What needs to be done →
Your reply should set down word for word each line below from the one with "brown rectangle: (88, 43)" through the final line, both included, but none of the pictures.

Dataset excerpts

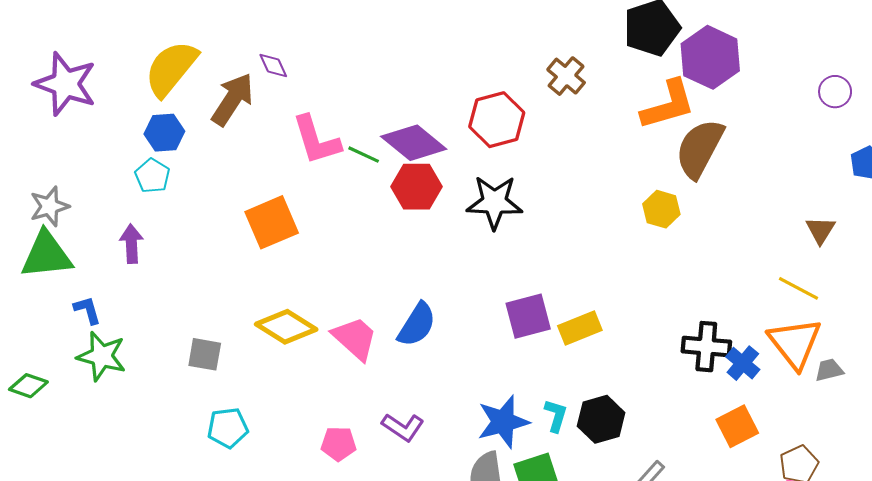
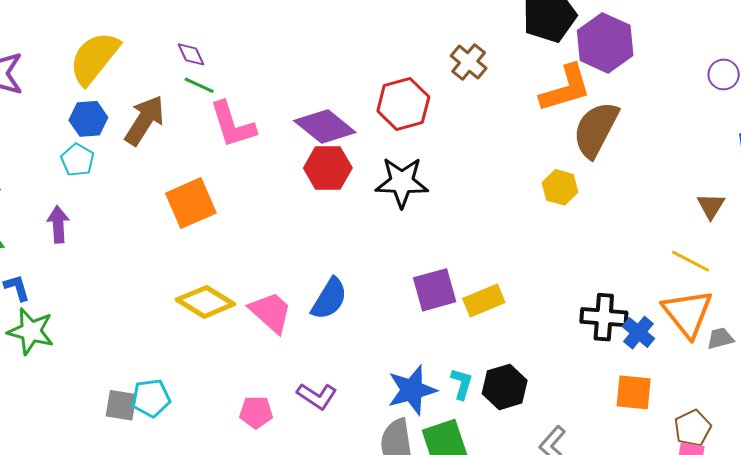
brown arrow: (233, 99) -> (145, 120), moved
green line: (364, 155) -> (199, 85), moved
gray square: (205, 354) -> (121, 405), moved
orange square: (737, 426) -> (634, 392), turned 33

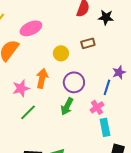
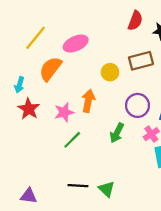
brown rectangle: (88, 43) -> (141, 61), size x1.5
purple circle: (74, 82) -> (138, 105), moved

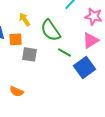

Solved exercise →
brown rectangle: (88, 43) -> (141, 61), size x1.5
purple circle: (74, 82) -> (138, 105), moved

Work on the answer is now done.